Exercise instructions:
Please return the data word for word and leave out any picture it contains.

Records for the exercise:
#####

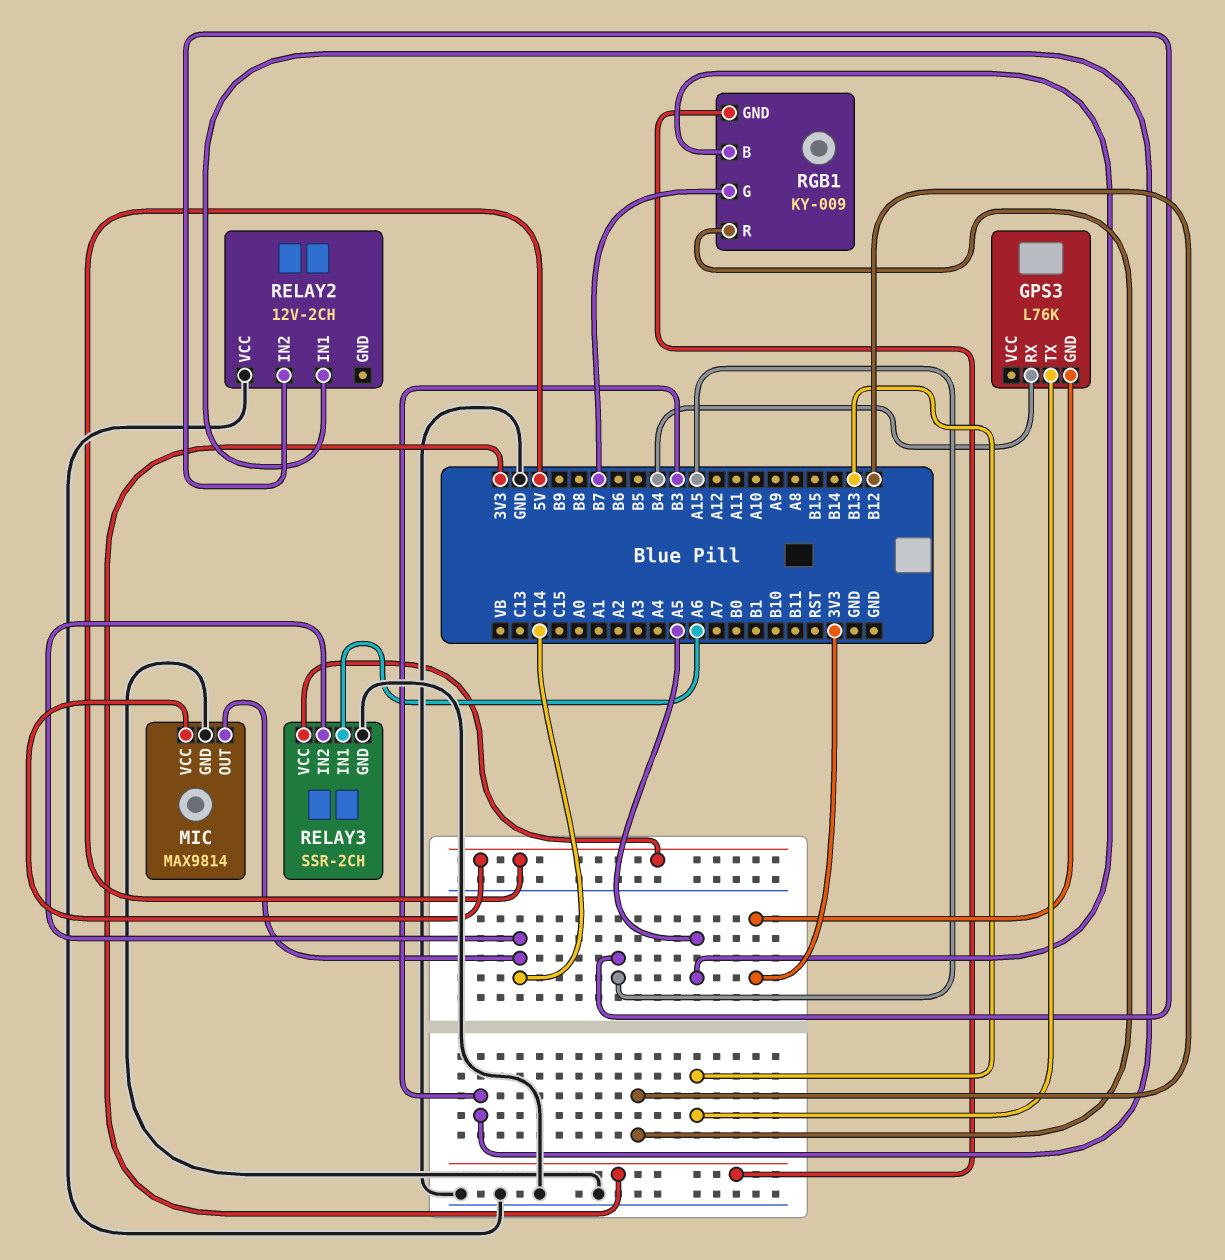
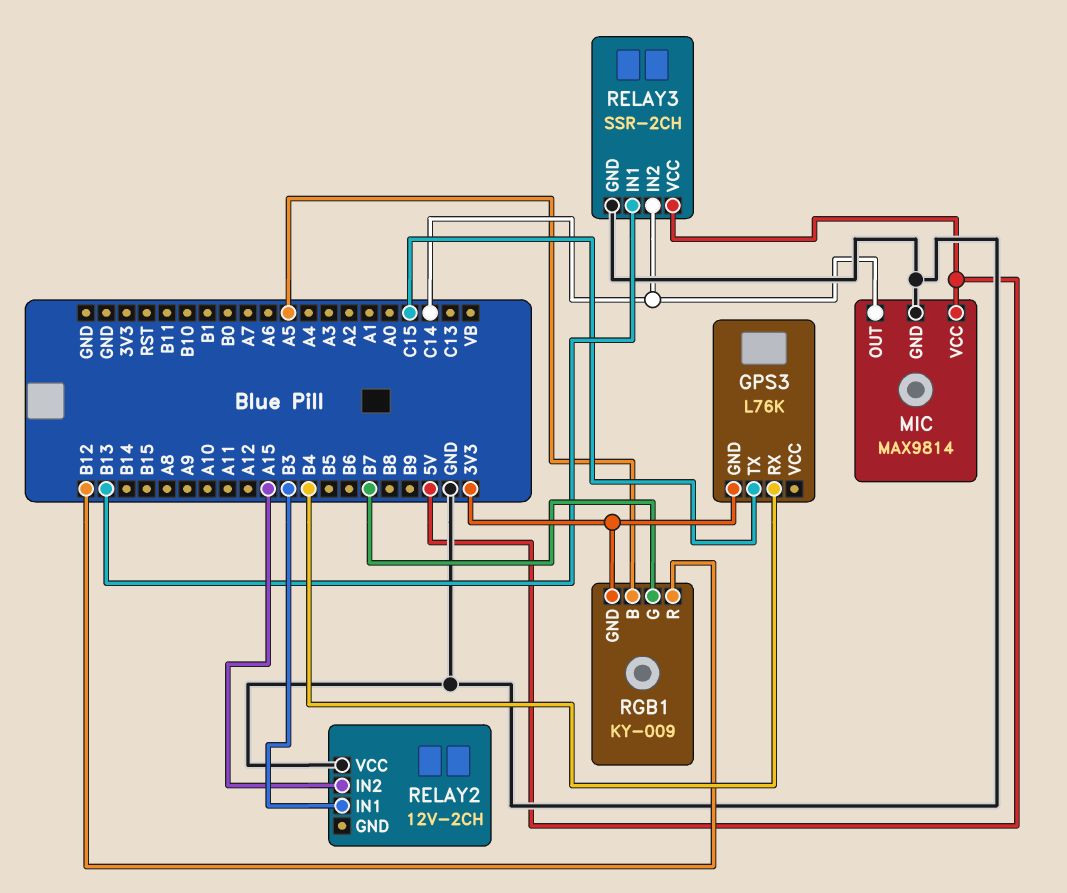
GPS3 pin TX: B13 -> C15
RELAY3 pin IN1: A6 -> B13

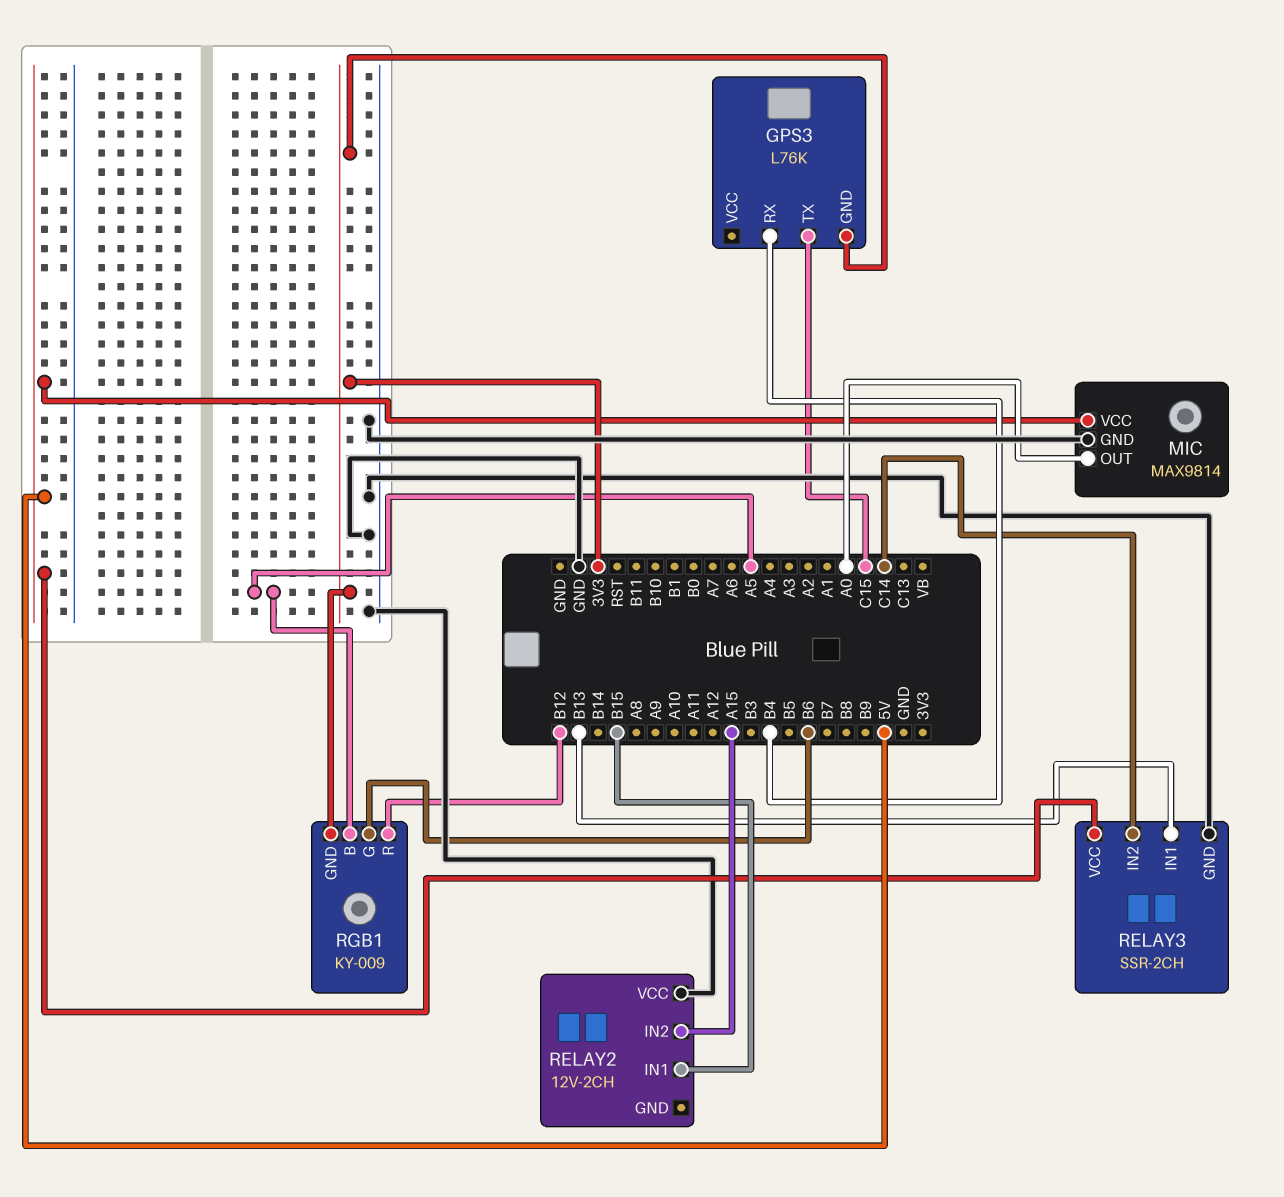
MIC pin OUT: C14 -> A0
RELAY2 pin IN1: B3 -> B15
RGB1 pin G: B7 -> B6

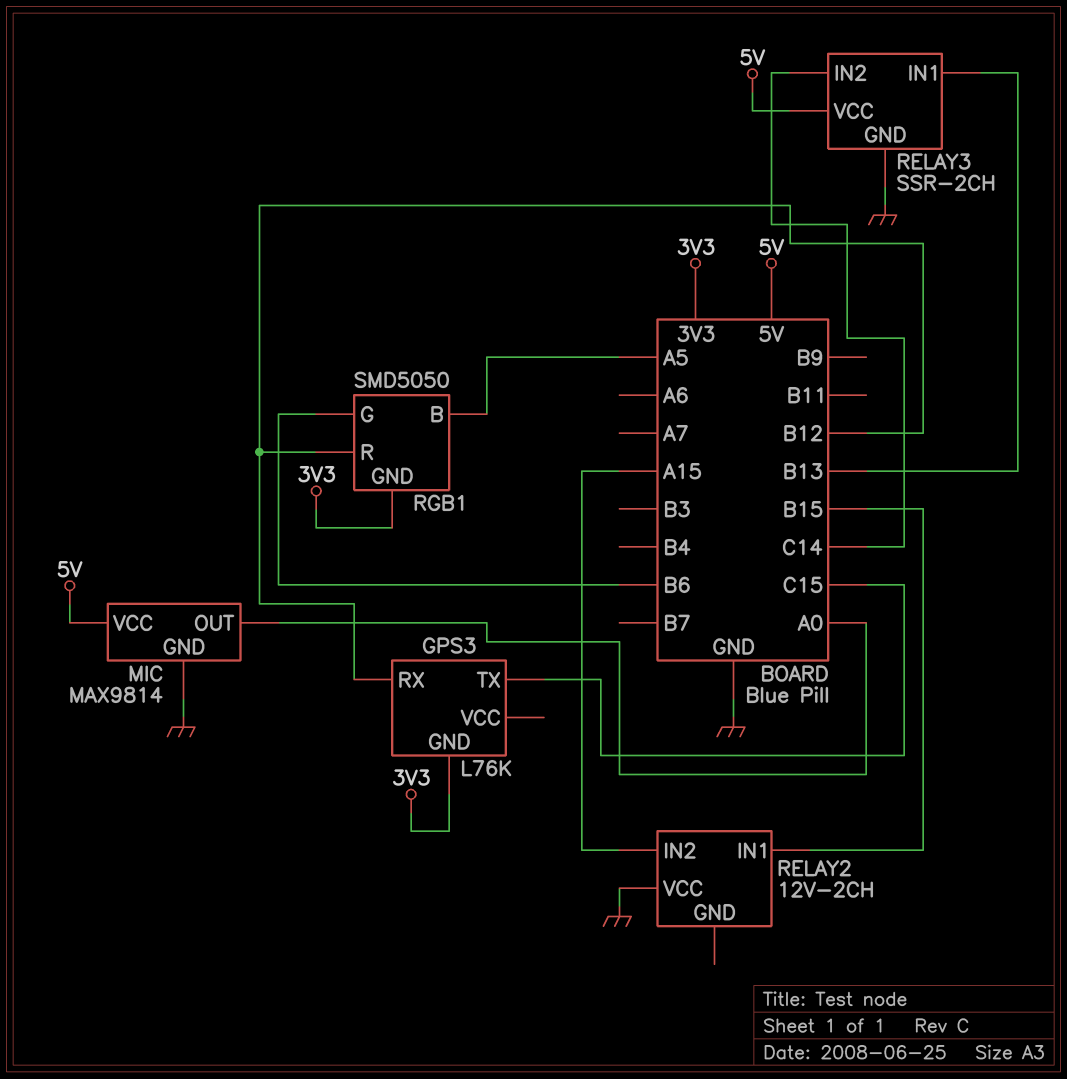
GPS3 pin RX: B4 -> B12
RGB1: KY-009 -> SMD5050

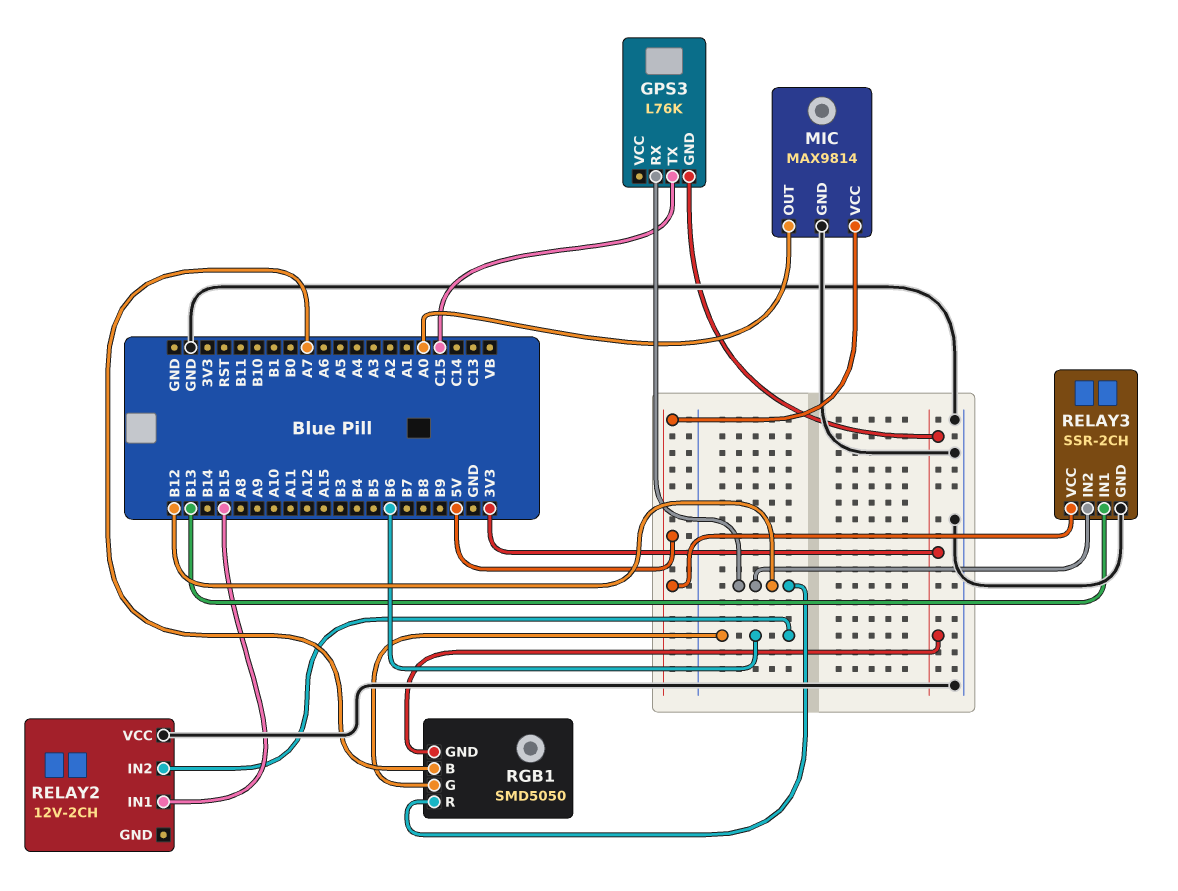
RELAY2 pin IN2: A15 -> B6
RELAY3 pin IN2: C14 -> B12
RGB1 pin B: A5 -> A7

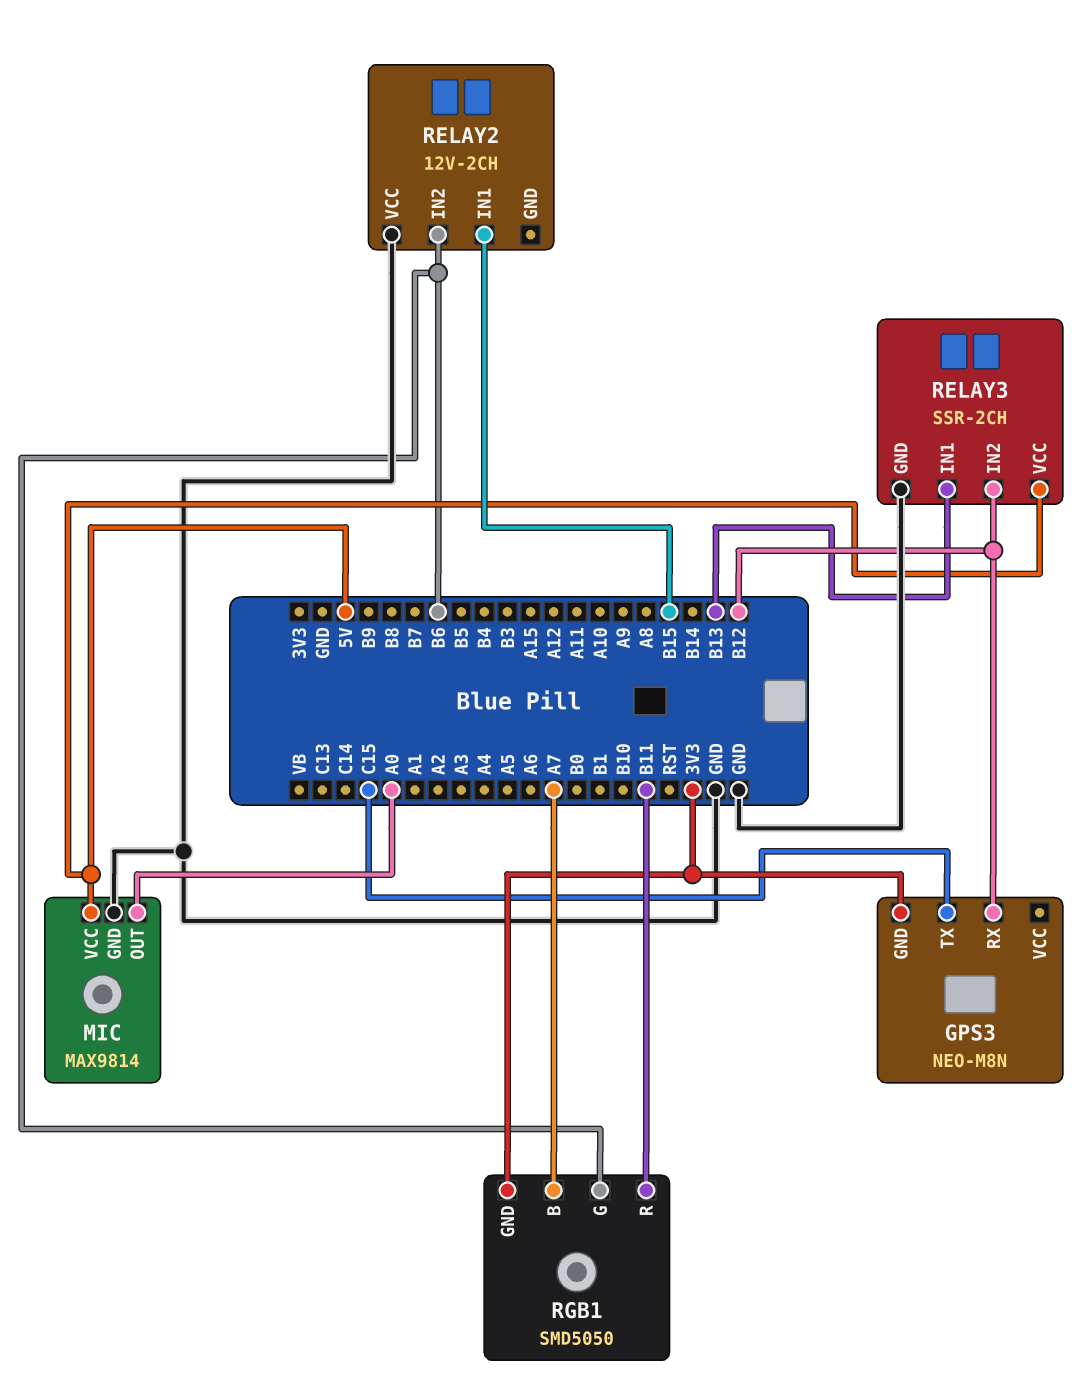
GPS3: L76K -> NEO-M8N
RGB1 pin R: B12 -> B11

#####

Result of this exercise:
GPS3 pin TX: B13 -> C15
RELAY3 pin IN1: A6 -> B13

MIC pin OUT: C14 -> A0
RELAY2 pin IN1: B3 -> B15
RGB1 pin G: B7 -> B6

GPS3 pin RX: B4 -> B12
RGB1: KY-009 -> SMD5050

RELAY2 pin IN2: A15 -> B6
RELAY3 pin IN2: C14 -> B12
RGB1 pin B: A5 -> A7

GPS3: L76K -> NEO-M8N
RGB1 pin R: B12 -> B11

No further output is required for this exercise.